-- Opening Marker --

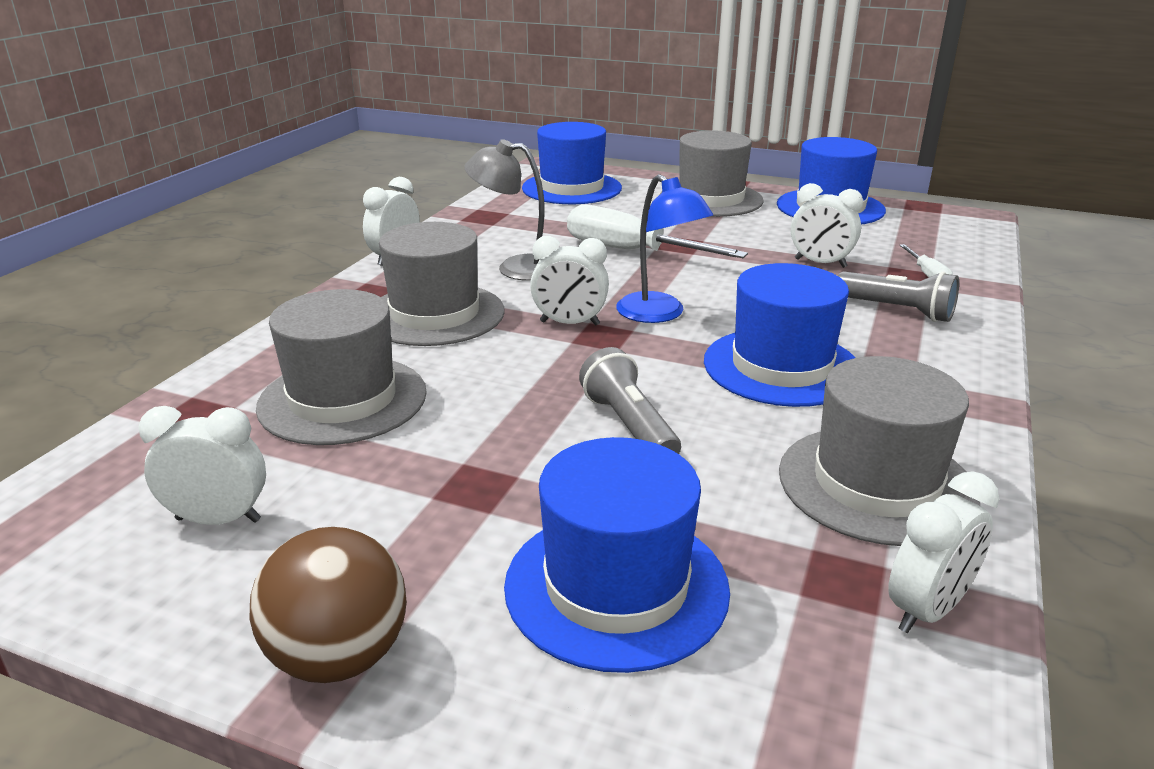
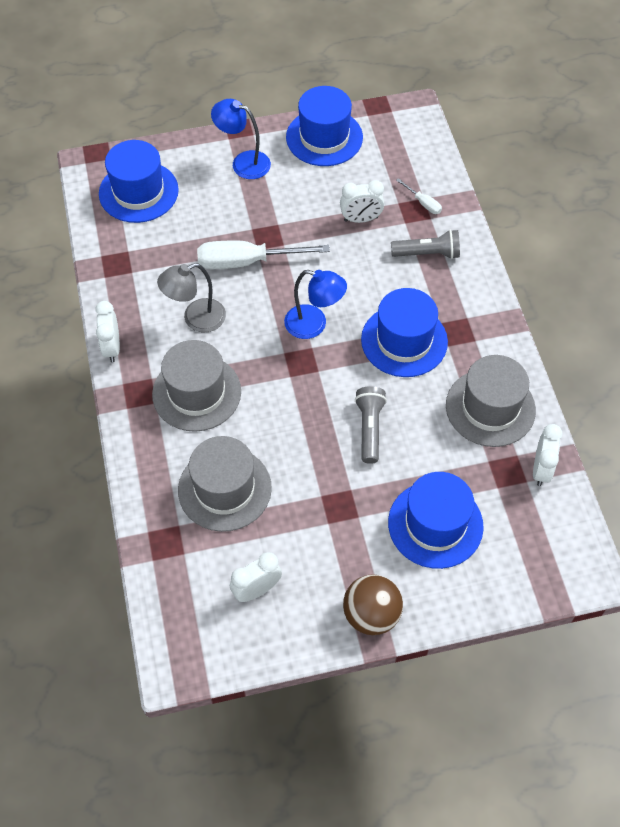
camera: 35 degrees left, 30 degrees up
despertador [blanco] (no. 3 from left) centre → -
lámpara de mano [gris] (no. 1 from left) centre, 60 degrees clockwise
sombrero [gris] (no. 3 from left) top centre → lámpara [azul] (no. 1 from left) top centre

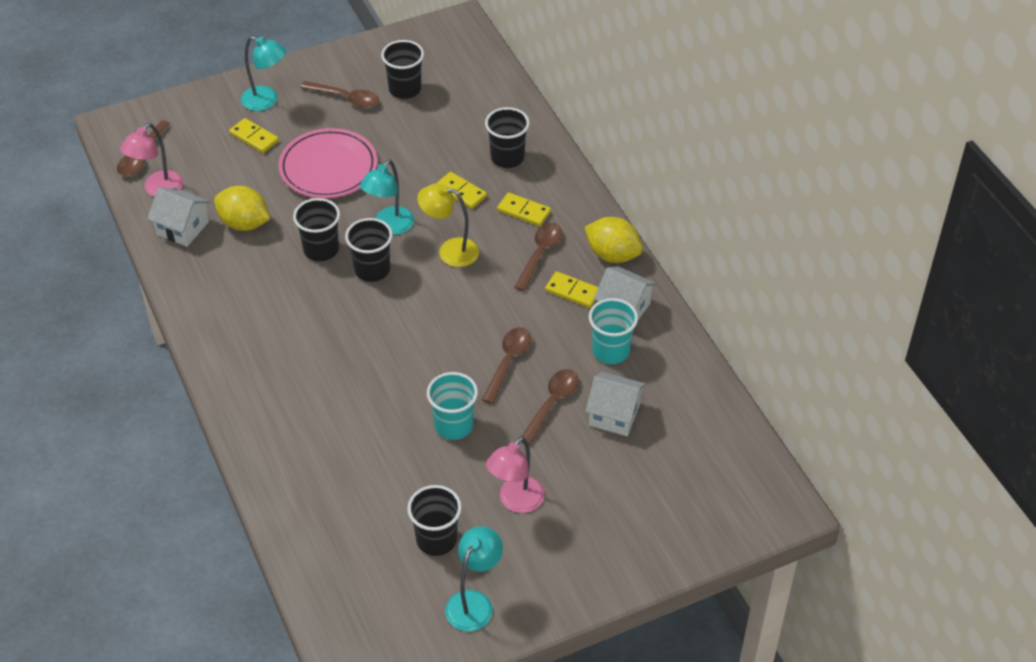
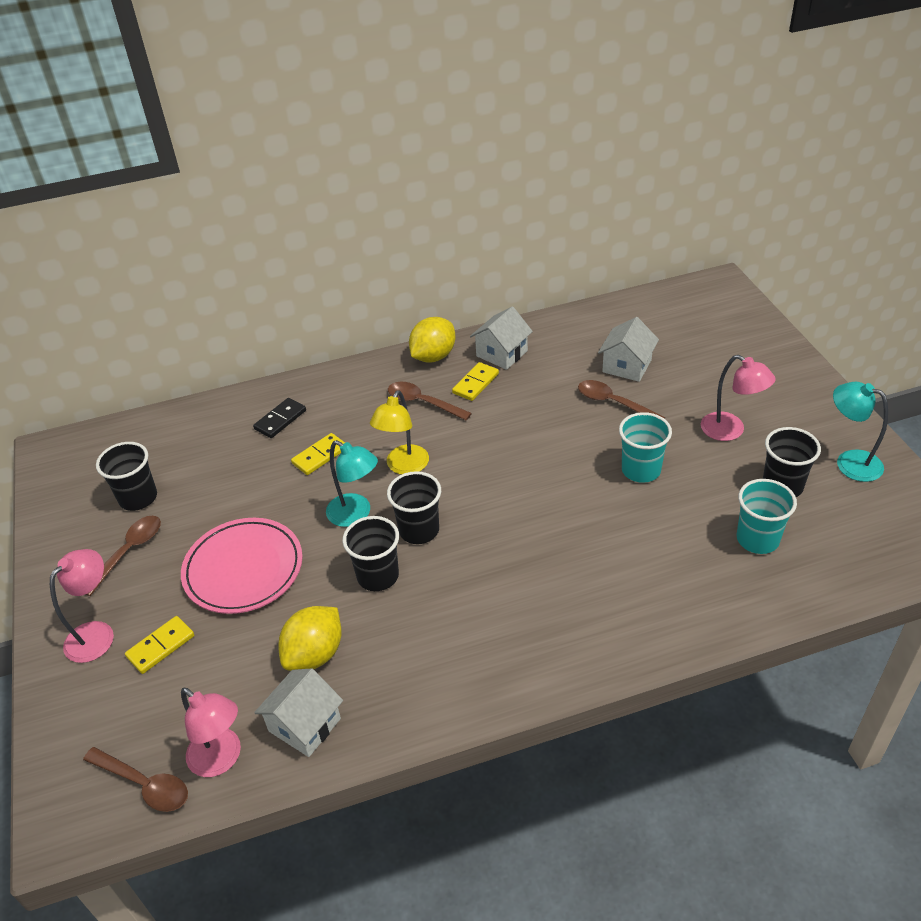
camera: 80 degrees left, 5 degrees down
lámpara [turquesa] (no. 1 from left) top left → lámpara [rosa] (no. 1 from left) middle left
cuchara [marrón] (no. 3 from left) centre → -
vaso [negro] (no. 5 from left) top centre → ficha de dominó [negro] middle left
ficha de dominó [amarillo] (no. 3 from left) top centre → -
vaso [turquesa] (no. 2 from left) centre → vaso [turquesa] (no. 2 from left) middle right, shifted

-- Closing Marker --

» **Exercise aim**
With the pictures set aside, repeat every entry above exactly.

» **Output of the exercise**
camera: 35 degrees left, 30 degrees up
despertador [blanco] (no. 3 from left) centre → -
lámpara de mano [gris] (no. 1 from left) centre, 60 degrees clockwise
sombrero [gris] (no. 3 from left) top centre → lámpara [azul] (no. 1 from left) top centre

camera: 80 degrees left, 5 degrees down
lámpara [turquesa] (no. 1 from left) top left → lámpara [rosa] (no. 1 from left) middle left
cuchara [marrón] (no. 3 from left) centre → -
vaso [negro] (no. 5 from left) top centre → ficha de dominó [negro] middle left
ficha de dominó [amarillo] (no. 3 from left) top centre → -
vaso [turquesa] (no. 2 from left) centre → vaso [turquesa] (no. 2 from left) middle right, shifted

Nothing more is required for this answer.